##### Supplied information
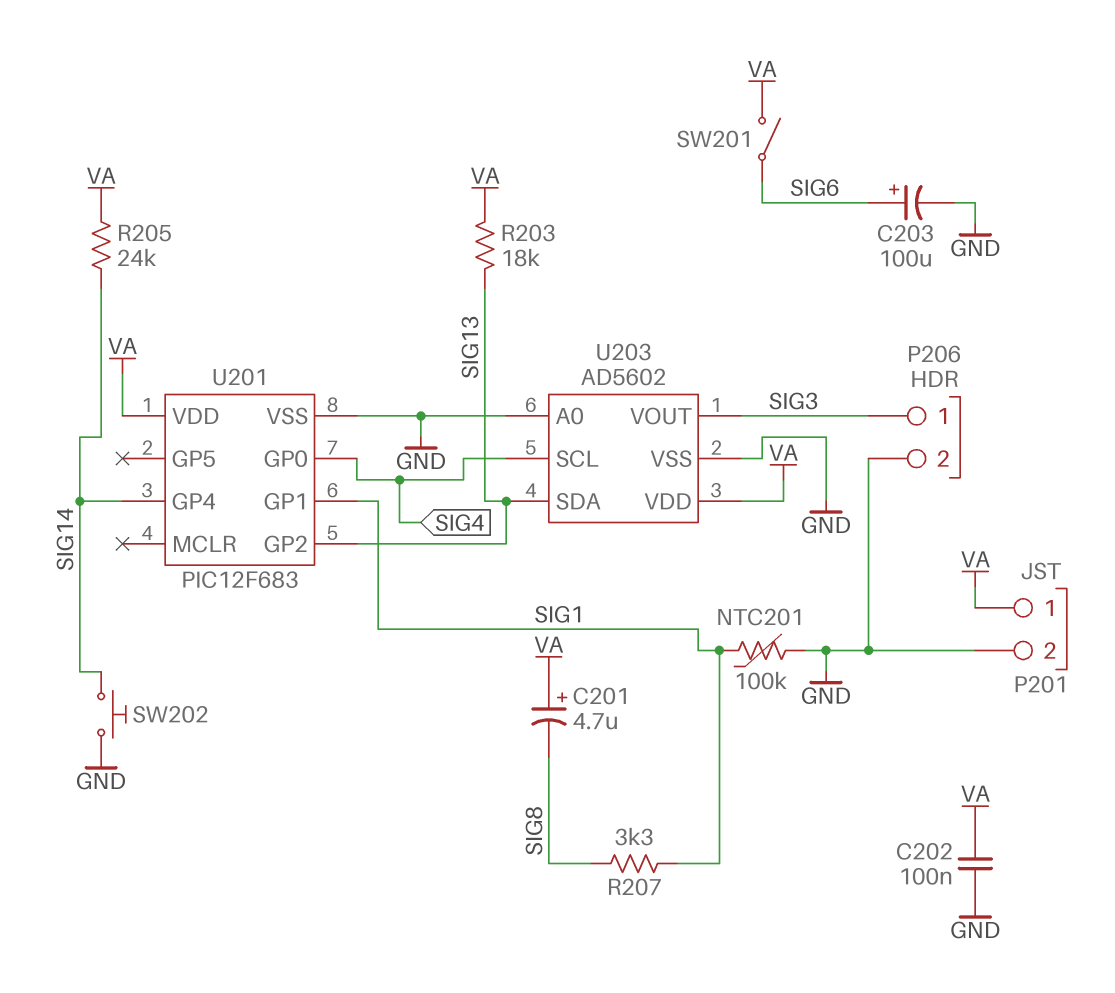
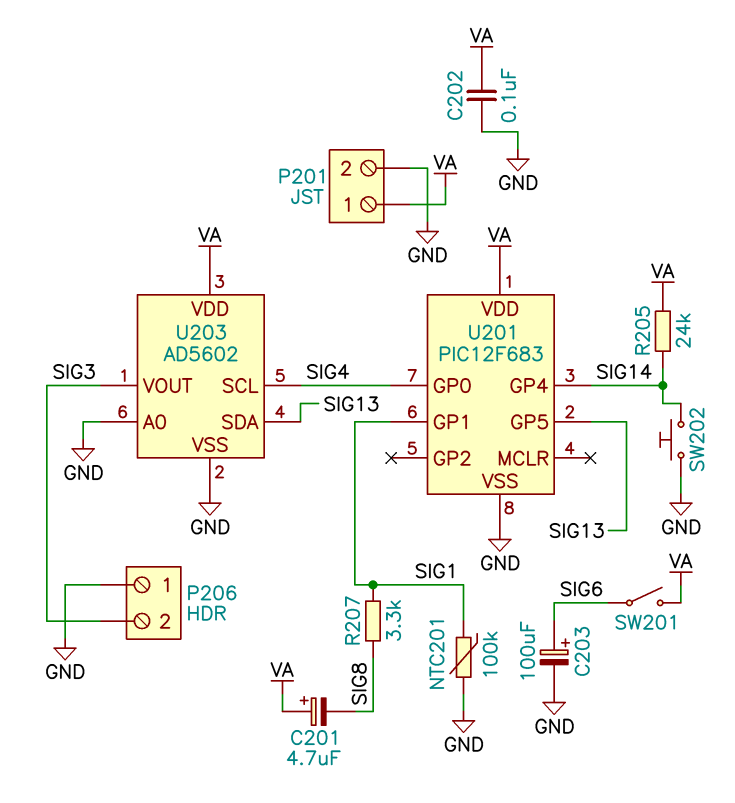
P206 pin 1: SIG3 -> GND
P206 pin 2: GND -> SIG3
R203: 18k (SIG13, VA) -> none
U201 pin GP2: SIG13 -> none
U201 pin GP5: none -> SIG13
##########
**About this exercise**
Give back each entry exactly as it appears, with no pictures.

**Output for this exercise**
P206 pin 1: SIG3 -> GND
P206 pin 2: GND -> SIG3
R203: 18k (SIG13, VA) -> none
U201 pin GP2: SIG13 -> none
U201 pin GP5: none -> SIG13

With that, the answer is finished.